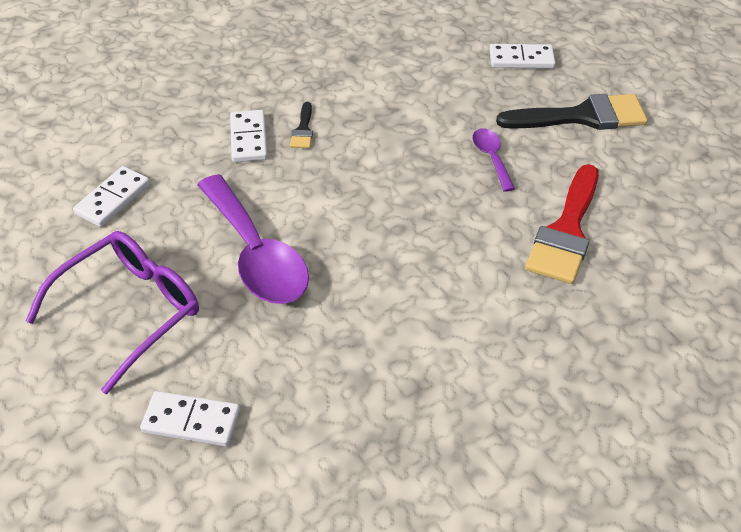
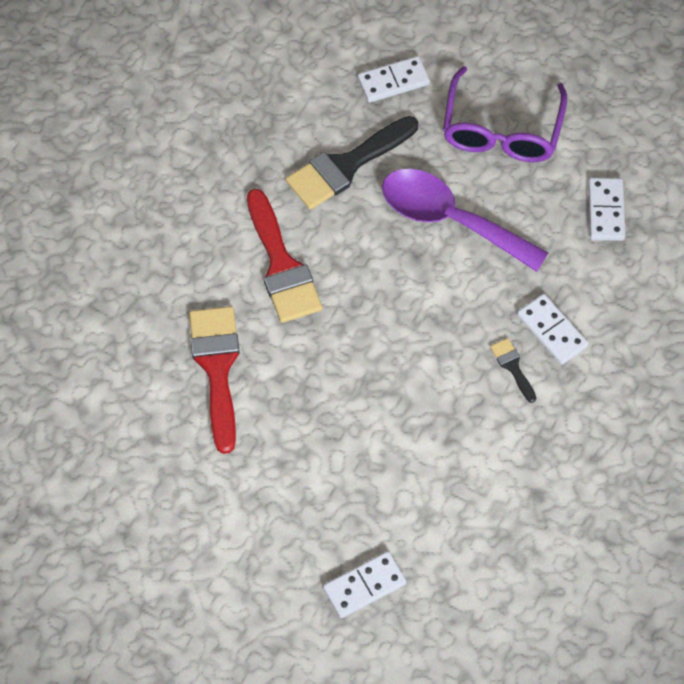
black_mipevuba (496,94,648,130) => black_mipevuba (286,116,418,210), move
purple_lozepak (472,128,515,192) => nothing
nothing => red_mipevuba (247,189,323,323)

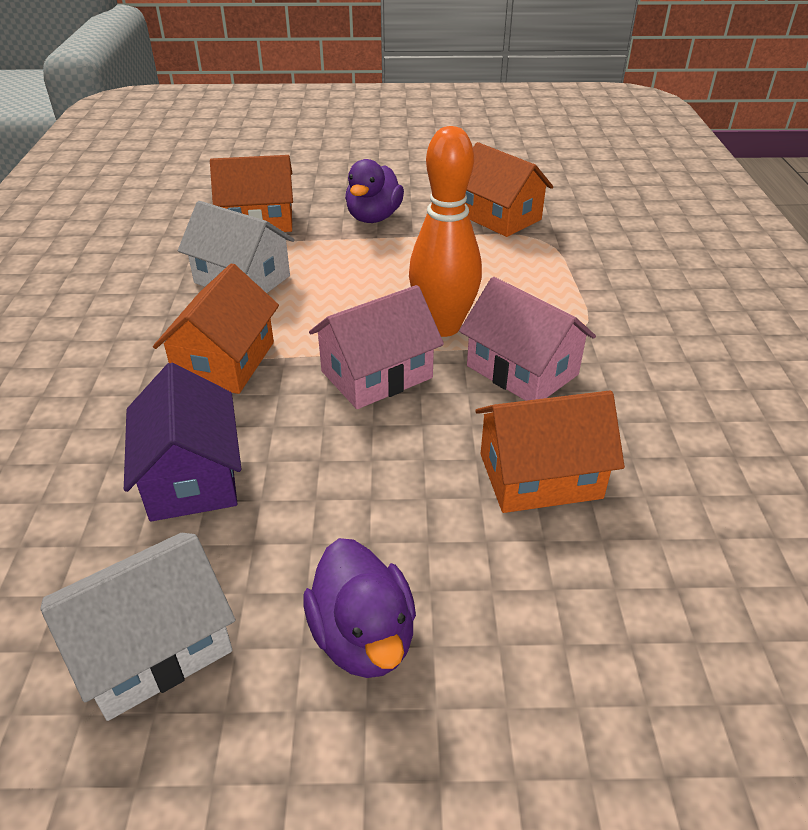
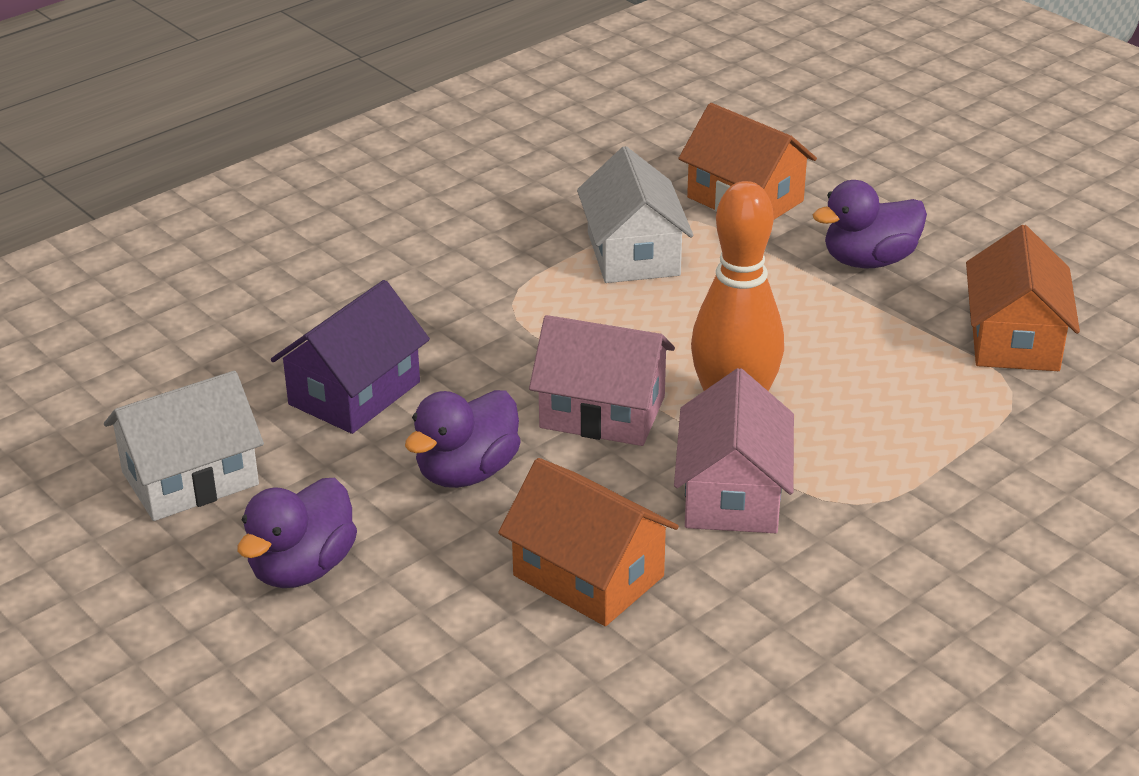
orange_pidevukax (153,263,279,394) => nothing
white_pidevukax (40,533,235,721) => white_pidevukax (104,371,264,521), 45 degrees counterclockwise
nothing => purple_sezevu (405,390,521,488)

--------

» **WHAT IS EXPECTED**
When copying the records above, please match them exactly but leave out all pictures.

» **EXERCISE ANSWER**
black_mipevuba (496,94,648,130) => black_mipevuba (286,116,418,210), move
purple_lozepak (472,128,515,192) => nothing
nothing => red_mipevuba (247,189,323,323)

orange_pidevukax (153,263,279,394) => nothing
white_pidevukax (40,533,235,721) => white_pidevukax (104,371,264,521), 45 degrees counterclockwise
nothing => purple_sezevu (405,390,521,488)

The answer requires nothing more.